[TO DO] In the items below, change "purple circle" to "violet circle" wherever it appears and keep every other line the same, leaving out the picture lines.

——

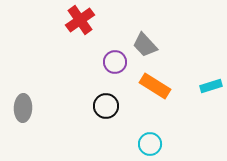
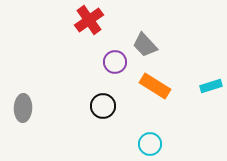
red cross: moved 9 px right
black circle: moved 3 px left
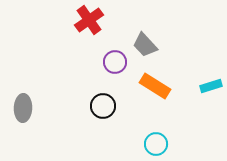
cyan circle: moved 6 px right
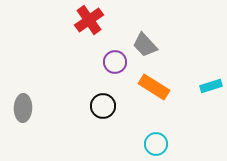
orange rectangle: moved 1 px left, 1 px down
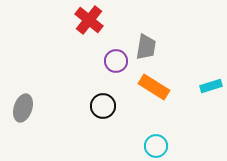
red cross: rotated 16 degrees counterclockwise
gray trapezoid: moved 1 px right, 2 px down; rotated 128 degrees counterclockwise
purple circle: moved 1 px right, 1 px up
gray ellipse: rotated 16 degrees clockwise
cyan circle: moved 2 px down
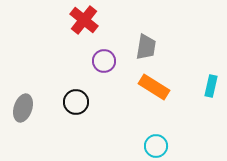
red cross: moved 5 px left
purple circle: moved 12 px left
cyan rectangle: rotated 60 degrees counterclockwise
black circle: moved 27 px left, 4 px up
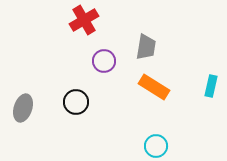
red cross: rotated 20 degrees clockwise
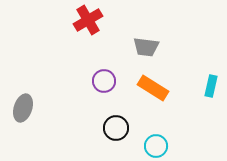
red cross: moved 4 px right
gray trapezoid: rotated 88 degrees clockwise
purple circle: moved 20 px down
orange rectangle: moved 1 px left, 1 px down
black circle: moved 40 px right, 26 px down
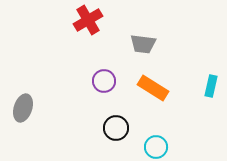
gray trapezoid: moved 3 px left, 3 px up
cyan circle: moved 1 px down
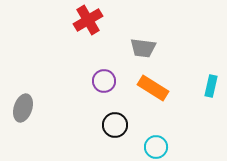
gray trapezoid: moved 4 px down
black circle: moved 1 px left, 3 px up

——

[REPLY]
red cross: moved 9 px right
black circle: moved 3 px left
cyan circle: moved 6 px right
orange rectangle: moved 1 px left, 1 px down
red cross: rotated 16 degrees counterclockwise
gray trapezoid: moved 1 px right, 2 px down; rotated 128 degrees counterclockwise
violet circle: moved 1 px right, 1 px up
gray ellipse: rotated 16 degrees clockwise
cyan circle: moved 2 px down
red cross: moved 5 px left
violet circle: moved 12 px left
cyan rectangle: rotated 60 degrees counterclockwise
black circle: moved 27 px left, 4 px up
red cross: rotated 20 degrees clockwise
red cross: moved 4 px right
gray trapezoid: rotated 88 degrees clockwise
violet circle: moved 20 px down
orange rectangle: moved 1 px left, 1 px down
black circle: moved 40 px right, 26 px down
gray trapezoid: moved 3 px left, 3 px up
cyan circle: moved 1 px down
gray trapezoid: moved 4 px down
black circle: moved 1 px left, 3 px up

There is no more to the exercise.